● Your task: Between the line containing "yellow duck: 2 -> 3" and the line containing "white mug: 2 -> 4" lies a run of lines; give that run again exactly, with both of those lines, and nothing else from the entries below.

(Stored data entries)
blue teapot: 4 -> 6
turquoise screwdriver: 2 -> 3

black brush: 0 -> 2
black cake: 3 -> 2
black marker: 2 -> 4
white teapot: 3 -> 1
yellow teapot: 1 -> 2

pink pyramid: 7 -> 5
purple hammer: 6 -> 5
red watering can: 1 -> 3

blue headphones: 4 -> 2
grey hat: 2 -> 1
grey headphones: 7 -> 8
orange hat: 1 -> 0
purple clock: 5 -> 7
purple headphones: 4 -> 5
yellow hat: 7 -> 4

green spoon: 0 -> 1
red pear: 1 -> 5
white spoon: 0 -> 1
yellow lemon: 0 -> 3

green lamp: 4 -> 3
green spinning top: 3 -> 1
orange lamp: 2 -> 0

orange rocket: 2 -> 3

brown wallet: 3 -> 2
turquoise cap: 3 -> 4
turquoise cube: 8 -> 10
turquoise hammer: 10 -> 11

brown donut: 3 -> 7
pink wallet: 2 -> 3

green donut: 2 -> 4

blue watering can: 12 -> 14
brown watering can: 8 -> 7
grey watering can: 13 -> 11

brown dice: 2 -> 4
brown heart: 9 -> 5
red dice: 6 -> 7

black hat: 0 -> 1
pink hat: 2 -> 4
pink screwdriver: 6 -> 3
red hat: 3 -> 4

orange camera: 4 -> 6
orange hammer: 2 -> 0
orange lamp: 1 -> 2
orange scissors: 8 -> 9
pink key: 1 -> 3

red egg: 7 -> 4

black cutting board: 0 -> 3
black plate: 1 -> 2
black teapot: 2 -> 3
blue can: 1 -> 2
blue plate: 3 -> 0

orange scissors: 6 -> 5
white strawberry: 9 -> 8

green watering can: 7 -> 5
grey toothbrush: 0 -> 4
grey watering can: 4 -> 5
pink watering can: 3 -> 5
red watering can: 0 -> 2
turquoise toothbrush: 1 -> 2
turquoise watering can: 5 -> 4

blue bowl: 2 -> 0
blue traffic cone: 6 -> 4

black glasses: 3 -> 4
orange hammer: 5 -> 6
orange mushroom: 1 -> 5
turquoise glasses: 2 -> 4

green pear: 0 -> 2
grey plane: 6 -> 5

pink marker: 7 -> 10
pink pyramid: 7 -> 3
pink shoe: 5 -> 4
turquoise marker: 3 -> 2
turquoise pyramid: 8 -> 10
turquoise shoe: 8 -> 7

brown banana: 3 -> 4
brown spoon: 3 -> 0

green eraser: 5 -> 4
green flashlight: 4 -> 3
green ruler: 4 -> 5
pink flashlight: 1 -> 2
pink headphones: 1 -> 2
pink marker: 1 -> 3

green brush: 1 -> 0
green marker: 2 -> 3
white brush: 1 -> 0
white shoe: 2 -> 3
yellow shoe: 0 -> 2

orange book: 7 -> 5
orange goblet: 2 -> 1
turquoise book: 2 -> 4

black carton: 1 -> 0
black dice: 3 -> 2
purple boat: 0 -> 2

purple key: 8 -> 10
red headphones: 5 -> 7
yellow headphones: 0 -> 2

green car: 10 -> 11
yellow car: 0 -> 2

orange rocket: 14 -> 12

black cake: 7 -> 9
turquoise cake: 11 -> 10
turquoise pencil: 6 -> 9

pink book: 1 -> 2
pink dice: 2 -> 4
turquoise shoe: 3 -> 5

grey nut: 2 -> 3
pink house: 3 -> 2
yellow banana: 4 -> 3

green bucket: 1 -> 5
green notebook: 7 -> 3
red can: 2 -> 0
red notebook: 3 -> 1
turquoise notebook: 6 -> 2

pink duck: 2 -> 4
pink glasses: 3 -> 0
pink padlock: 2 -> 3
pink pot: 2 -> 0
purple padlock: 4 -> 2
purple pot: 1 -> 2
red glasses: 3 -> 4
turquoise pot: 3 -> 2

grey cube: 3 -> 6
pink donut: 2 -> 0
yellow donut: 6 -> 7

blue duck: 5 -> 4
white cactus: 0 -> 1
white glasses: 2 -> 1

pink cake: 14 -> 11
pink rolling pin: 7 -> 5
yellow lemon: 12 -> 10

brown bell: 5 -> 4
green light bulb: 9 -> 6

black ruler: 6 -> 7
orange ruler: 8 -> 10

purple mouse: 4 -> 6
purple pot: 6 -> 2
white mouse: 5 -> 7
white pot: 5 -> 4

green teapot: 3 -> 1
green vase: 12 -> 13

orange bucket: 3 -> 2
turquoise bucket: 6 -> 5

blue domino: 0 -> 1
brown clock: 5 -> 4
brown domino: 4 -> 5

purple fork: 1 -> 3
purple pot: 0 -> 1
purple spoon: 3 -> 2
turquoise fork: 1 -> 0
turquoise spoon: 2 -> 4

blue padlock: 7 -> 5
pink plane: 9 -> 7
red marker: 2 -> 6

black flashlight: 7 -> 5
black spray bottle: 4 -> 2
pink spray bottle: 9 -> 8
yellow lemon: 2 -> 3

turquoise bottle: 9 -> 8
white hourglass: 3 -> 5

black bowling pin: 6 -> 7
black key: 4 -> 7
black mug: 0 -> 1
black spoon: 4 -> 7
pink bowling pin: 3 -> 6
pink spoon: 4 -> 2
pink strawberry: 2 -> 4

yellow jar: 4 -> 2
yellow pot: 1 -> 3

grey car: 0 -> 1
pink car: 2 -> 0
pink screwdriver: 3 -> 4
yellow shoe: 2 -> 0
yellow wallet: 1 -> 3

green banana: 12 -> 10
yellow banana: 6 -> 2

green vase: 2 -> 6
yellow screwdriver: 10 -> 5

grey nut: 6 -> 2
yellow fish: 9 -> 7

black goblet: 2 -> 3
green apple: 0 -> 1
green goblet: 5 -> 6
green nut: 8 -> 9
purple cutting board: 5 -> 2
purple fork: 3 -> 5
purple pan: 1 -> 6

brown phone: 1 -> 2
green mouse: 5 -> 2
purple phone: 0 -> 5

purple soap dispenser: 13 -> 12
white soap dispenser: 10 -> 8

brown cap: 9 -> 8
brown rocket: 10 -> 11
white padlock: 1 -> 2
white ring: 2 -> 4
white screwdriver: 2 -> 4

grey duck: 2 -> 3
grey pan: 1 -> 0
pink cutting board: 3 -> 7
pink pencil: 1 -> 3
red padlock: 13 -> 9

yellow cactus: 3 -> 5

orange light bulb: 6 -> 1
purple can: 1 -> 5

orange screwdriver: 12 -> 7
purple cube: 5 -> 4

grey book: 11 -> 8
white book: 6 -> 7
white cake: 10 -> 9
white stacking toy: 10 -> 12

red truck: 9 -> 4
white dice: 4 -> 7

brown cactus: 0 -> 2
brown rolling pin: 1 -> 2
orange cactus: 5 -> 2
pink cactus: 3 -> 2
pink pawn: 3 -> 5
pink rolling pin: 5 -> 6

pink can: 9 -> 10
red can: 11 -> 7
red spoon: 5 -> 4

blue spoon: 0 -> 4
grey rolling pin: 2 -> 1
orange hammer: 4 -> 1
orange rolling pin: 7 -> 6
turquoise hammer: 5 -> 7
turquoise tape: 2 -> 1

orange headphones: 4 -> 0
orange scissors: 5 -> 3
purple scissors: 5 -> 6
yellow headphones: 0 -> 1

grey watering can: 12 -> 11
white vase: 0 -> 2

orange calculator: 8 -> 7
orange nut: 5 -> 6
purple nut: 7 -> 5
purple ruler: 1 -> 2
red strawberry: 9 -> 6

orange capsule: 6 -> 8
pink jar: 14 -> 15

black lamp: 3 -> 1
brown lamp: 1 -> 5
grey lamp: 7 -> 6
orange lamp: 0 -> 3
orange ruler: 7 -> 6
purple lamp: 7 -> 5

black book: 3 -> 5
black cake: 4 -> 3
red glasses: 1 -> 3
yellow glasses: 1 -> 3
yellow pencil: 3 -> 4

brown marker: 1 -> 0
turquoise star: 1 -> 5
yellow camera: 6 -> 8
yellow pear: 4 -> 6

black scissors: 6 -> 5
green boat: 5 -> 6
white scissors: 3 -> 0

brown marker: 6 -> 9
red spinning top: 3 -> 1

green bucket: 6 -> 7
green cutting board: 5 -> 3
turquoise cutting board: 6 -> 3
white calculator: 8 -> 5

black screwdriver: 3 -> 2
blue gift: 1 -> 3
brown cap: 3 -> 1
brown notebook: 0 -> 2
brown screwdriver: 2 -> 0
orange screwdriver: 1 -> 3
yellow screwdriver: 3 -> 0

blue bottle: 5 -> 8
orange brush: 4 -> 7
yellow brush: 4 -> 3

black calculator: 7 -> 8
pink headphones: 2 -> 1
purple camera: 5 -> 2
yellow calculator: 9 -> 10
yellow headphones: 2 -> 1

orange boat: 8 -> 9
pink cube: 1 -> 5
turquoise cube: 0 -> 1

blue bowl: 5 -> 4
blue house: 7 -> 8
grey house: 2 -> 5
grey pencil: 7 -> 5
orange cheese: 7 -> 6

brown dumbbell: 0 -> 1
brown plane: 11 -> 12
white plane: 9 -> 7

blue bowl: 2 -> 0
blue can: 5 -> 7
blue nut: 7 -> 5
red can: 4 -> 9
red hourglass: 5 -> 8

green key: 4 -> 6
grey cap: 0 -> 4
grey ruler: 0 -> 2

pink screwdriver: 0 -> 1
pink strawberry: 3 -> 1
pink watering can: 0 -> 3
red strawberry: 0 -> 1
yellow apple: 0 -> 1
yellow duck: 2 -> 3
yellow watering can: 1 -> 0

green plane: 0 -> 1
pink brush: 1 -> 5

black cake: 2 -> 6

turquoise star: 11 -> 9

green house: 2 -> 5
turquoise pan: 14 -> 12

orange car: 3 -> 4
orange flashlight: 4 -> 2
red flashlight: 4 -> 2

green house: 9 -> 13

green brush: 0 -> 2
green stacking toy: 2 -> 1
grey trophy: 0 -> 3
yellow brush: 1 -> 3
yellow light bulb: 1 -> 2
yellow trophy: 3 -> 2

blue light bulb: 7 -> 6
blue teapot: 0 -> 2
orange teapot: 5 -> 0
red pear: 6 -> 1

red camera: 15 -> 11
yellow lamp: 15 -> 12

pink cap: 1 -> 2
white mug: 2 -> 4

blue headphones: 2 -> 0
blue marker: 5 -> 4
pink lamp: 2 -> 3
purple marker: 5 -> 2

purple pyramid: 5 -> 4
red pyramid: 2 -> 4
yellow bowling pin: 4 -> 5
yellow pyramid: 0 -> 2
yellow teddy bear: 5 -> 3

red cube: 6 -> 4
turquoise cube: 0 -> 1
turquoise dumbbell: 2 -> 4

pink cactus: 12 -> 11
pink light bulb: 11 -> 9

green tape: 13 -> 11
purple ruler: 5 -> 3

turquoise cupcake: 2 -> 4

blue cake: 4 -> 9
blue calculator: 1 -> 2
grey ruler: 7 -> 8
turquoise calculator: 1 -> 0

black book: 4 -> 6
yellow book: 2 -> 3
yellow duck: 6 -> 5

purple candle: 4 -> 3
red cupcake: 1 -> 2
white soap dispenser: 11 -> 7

● Written reply:
yellow duck: 2 -> 3
yellow watering can: 1 -> 0

green plane: 0 -> 1
pink brush: 1 -> 5

black cake: 2 -> 6

turquoise star: 11 -> 9

green house: 2 -> 5
turquoise pan: 14 -> 12

orange car: 3 -> 4
orange flashlight: 4 -> 2
red flashlight: 4 -> 2

green house: 9 -> 13

green brush: 0 -> 2
green stacking toy: 2 -> 1
grey trophy: 0 -> 3
yellow brush: 1 -> 3
yellow light bulb: 1 -> 2
yellow trophy: 3 -> 2

blue light bulb: 7 -> 6
blue teapot: 0 -> 2
orange teapot: 5 -> 0
red pear: 6 -> 1

red camera: 15 -> 11
yellow lamp: 15 -> 12

pink cap: 1 -> 2
white mug: 2 -> 4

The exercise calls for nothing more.